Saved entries
○ ○ ○

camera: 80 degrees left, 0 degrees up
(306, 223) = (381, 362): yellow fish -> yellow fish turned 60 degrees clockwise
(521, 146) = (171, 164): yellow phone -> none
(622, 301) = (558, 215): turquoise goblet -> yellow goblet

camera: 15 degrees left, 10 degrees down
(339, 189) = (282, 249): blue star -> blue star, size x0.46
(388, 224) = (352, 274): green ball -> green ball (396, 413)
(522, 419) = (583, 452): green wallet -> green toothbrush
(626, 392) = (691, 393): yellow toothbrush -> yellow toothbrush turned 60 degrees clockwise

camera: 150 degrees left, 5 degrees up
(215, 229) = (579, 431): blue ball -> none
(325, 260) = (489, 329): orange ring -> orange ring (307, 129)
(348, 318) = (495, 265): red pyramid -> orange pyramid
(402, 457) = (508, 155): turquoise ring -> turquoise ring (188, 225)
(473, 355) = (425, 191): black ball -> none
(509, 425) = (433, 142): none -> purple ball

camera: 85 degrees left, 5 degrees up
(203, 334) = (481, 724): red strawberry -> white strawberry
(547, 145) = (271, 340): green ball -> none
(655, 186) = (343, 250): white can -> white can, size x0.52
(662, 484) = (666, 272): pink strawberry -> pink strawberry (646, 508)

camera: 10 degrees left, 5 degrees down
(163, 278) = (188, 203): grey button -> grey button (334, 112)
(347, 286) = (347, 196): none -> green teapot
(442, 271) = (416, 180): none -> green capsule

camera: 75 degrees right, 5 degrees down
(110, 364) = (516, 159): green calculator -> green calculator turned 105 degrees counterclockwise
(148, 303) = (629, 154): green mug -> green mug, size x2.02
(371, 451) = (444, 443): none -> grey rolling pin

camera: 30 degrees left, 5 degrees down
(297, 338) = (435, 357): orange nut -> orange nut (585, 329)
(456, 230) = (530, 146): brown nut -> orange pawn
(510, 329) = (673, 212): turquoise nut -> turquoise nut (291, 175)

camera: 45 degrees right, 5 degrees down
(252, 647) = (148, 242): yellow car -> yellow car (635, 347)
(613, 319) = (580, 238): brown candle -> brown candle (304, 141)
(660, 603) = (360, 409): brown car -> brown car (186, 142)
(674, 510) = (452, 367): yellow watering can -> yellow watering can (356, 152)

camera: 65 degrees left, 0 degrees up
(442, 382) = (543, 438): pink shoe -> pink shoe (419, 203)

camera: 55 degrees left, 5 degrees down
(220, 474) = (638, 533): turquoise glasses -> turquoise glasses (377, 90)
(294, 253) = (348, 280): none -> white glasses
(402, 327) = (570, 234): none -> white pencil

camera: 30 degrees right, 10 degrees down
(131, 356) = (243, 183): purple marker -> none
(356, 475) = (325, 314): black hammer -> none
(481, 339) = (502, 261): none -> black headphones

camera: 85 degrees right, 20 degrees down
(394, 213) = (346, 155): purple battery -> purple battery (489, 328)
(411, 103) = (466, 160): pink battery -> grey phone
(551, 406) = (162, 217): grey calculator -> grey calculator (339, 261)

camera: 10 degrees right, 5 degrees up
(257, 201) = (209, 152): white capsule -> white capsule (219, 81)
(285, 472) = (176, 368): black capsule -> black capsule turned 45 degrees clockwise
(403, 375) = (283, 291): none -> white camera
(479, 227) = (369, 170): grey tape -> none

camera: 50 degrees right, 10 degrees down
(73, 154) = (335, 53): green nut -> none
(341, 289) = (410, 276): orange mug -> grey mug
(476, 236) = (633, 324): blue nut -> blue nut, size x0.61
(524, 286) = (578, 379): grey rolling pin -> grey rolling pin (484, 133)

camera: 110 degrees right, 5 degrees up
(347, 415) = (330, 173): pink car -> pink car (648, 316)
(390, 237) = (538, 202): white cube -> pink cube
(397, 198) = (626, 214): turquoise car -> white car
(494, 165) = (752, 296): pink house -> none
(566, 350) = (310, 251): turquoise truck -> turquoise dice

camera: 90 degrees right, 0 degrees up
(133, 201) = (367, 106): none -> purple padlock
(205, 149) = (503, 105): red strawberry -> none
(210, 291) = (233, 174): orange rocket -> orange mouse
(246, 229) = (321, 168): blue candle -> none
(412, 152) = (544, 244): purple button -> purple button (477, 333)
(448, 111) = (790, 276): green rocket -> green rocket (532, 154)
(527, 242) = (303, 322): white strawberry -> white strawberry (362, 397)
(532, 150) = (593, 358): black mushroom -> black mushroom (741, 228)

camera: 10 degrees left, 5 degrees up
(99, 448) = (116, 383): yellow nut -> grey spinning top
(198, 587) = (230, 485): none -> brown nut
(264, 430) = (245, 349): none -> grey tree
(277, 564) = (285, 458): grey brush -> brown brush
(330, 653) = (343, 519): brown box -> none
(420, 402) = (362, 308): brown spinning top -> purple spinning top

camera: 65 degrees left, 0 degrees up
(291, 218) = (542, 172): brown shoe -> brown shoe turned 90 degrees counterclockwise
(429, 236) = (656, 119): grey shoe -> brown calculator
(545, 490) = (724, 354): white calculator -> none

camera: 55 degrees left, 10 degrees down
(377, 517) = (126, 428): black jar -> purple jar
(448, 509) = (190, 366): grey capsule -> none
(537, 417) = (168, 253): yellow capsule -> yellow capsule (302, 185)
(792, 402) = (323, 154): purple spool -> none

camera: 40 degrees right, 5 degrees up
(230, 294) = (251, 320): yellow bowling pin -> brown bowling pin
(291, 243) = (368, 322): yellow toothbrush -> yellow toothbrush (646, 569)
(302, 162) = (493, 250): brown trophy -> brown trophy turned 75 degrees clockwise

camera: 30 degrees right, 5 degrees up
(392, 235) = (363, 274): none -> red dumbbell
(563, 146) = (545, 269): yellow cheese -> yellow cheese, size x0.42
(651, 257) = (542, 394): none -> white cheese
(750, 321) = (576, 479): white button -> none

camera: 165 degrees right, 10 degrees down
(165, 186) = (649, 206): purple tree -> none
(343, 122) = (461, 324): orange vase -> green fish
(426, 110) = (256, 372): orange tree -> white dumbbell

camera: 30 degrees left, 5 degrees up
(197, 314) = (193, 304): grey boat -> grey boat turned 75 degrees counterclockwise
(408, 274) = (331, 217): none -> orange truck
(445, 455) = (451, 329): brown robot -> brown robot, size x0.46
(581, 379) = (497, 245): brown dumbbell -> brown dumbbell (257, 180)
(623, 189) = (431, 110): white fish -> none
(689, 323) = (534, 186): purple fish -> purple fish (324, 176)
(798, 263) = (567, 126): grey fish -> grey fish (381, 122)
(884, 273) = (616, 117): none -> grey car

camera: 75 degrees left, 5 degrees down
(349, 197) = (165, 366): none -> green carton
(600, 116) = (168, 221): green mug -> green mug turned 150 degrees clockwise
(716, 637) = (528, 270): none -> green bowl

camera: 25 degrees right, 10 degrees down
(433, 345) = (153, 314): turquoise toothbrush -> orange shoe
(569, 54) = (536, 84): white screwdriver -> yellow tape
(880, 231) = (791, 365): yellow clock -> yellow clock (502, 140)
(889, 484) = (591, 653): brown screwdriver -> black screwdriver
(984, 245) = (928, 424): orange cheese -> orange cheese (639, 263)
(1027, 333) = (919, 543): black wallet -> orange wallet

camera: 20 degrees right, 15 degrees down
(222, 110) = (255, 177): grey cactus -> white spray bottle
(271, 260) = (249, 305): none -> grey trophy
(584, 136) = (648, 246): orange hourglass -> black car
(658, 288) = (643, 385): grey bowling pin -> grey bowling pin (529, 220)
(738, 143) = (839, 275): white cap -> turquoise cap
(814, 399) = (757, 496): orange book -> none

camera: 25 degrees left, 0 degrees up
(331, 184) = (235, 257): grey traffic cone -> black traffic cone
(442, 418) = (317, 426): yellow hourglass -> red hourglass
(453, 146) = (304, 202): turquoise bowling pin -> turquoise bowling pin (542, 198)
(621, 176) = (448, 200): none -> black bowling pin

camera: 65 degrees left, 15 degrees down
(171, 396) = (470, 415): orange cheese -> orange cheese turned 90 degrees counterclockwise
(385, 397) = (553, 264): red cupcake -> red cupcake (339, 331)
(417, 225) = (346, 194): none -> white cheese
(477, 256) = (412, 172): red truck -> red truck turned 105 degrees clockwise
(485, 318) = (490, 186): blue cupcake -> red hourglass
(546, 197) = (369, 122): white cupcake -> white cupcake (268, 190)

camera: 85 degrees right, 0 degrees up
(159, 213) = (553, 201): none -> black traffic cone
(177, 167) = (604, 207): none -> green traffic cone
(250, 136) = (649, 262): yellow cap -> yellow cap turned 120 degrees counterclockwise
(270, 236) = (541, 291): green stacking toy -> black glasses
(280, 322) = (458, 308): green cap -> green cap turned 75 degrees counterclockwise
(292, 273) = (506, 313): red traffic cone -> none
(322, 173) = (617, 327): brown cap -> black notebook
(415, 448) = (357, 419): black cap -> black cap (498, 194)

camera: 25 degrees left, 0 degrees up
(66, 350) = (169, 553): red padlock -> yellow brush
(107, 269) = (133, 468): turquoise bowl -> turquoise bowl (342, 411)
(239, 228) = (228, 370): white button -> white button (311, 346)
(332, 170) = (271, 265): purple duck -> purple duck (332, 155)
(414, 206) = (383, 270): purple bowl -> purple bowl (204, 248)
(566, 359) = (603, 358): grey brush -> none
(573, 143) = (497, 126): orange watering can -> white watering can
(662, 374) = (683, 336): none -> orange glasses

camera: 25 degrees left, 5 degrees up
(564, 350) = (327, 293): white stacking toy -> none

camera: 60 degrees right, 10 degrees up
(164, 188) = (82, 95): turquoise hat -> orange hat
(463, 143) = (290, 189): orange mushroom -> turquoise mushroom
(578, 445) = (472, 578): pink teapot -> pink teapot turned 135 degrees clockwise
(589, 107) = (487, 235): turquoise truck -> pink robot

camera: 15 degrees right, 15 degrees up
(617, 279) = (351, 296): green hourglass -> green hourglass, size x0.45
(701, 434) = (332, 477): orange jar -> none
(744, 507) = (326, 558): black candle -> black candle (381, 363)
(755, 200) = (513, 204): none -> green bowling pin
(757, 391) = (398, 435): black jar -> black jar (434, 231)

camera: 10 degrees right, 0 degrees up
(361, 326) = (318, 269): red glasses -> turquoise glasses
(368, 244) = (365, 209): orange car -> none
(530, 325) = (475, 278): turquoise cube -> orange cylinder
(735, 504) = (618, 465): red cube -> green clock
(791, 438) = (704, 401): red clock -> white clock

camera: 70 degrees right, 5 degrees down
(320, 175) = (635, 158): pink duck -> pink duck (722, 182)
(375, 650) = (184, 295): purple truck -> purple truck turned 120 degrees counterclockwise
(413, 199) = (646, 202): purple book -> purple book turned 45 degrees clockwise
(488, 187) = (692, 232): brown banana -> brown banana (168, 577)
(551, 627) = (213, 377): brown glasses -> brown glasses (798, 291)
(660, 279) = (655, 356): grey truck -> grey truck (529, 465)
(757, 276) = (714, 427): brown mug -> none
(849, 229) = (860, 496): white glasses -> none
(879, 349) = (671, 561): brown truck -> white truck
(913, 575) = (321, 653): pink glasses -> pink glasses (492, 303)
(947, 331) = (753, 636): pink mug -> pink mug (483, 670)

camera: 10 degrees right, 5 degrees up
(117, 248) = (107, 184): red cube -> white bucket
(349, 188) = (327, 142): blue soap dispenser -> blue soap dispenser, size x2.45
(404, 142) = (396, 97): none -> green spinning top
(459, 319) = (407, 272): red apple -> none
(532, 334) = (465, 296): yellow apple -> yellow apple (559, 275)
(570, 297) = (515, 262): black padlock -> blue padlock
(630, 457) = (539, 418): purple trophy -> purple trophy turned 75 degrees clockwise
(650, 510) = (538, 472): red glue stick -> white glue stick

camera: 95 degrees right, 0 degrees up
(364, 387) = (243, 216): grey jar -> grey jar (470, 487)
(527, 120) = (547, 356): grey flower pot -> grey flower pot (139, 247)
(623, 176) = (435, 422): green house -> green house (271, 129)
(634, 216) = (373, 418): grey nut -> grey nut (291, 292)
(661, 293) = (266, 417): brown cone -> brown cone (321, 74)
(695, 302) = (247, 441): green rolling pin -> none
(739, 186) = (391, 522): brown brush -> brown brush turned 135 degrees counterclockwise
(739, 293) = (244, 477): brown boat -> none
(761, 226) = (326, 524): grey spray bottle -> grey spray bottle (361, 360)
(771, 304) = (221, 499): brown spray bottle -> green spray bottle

○ ○ ○

What you are asked to do: For every line in the records above that holds "robot", add one, and report the sum alone.

Response to this task: 2